Please quote exactly the lines below from the line containing "black round brick" to the line containing "none -> red plate H10 level 1", both lines included, and nothing else.

* Information *
============
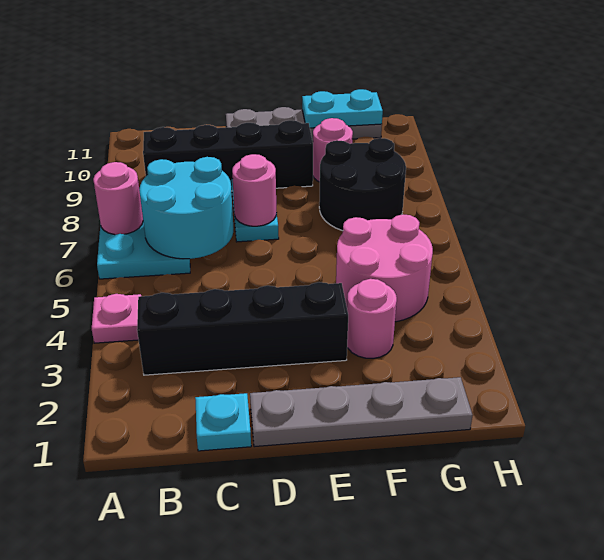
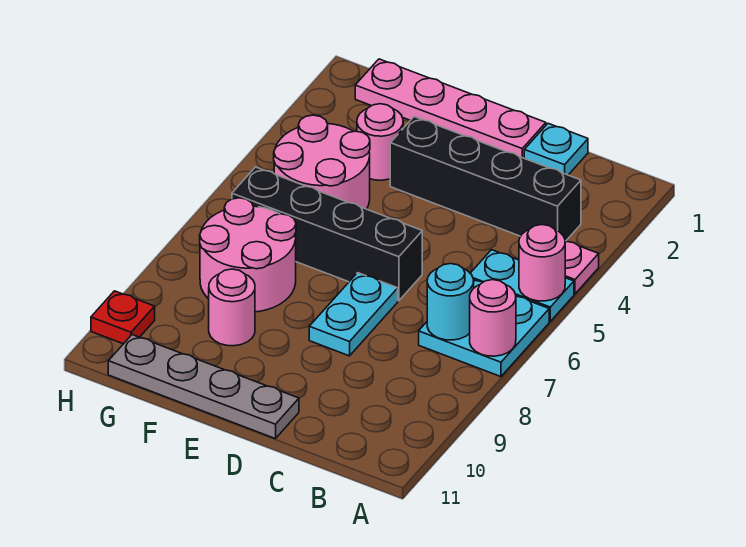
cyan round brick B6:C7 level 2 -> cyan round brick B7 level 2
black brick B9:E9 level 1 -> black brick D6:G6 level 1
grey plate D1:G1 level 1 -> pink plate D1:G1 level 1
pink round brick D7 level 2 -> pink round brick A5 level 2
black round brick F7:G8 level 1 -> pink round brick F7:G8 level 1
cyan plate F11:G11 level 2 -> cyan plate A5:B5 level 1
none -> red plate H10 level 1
============
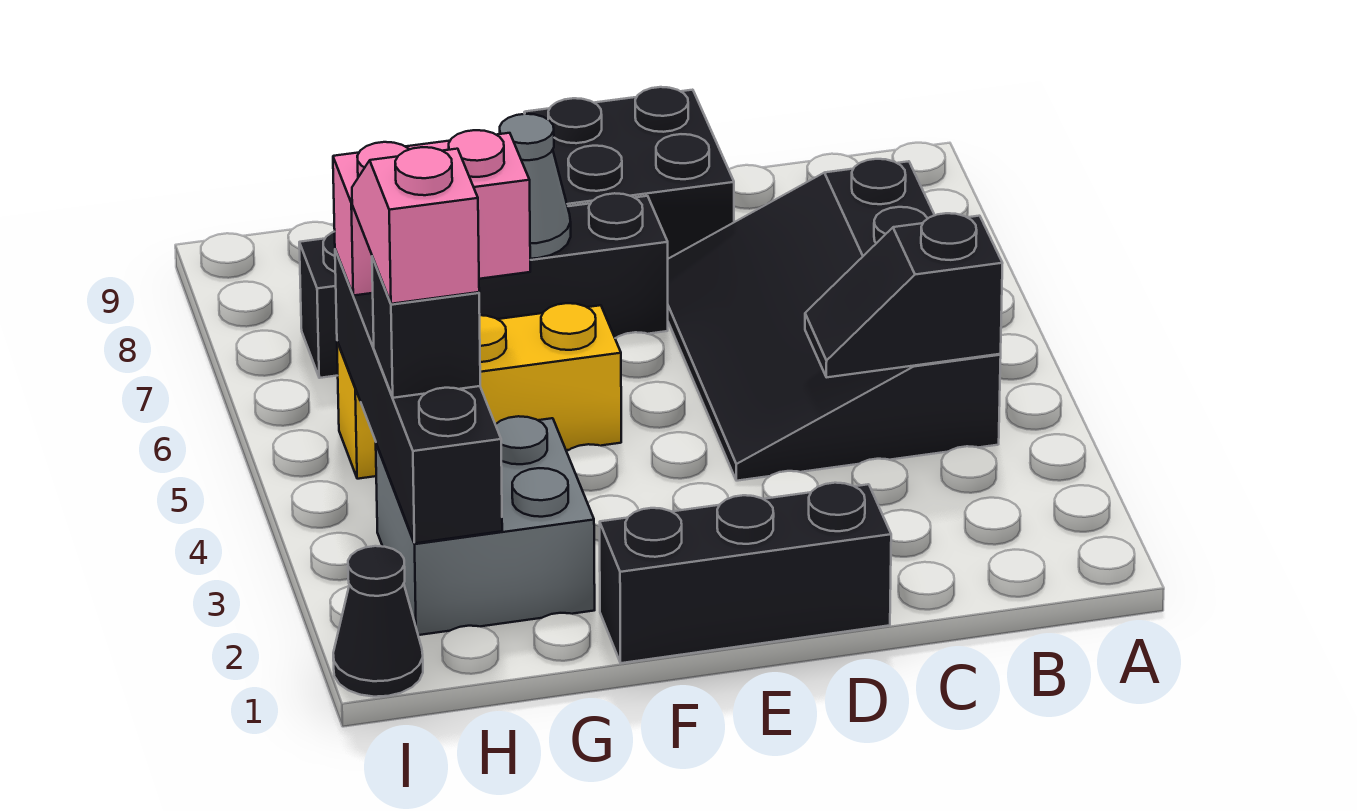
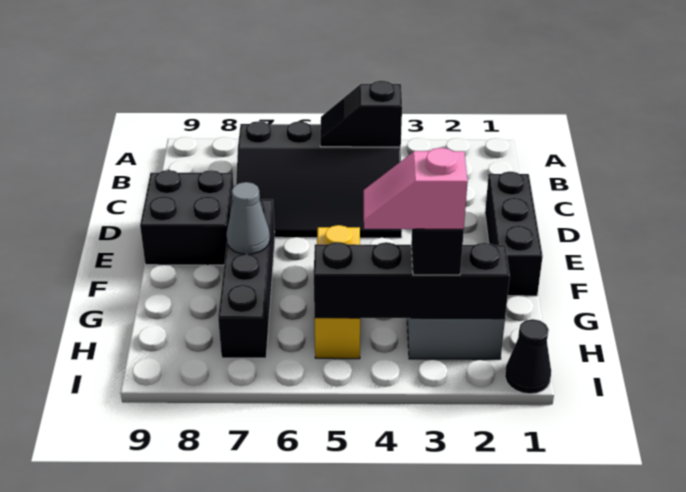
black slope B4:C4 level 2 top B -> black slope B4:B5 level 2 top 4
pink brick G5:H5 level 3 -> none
============
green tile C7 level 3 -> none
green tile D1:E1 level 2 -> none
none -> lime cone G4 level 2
============
* Solved problem *
black round brick F7:G8 level 1 -> pink round brick F7:G8 level 1
cyan plate F11:G11 level 2 -> cyan plate A5:B5 level 1
none -> red plate H10 level 1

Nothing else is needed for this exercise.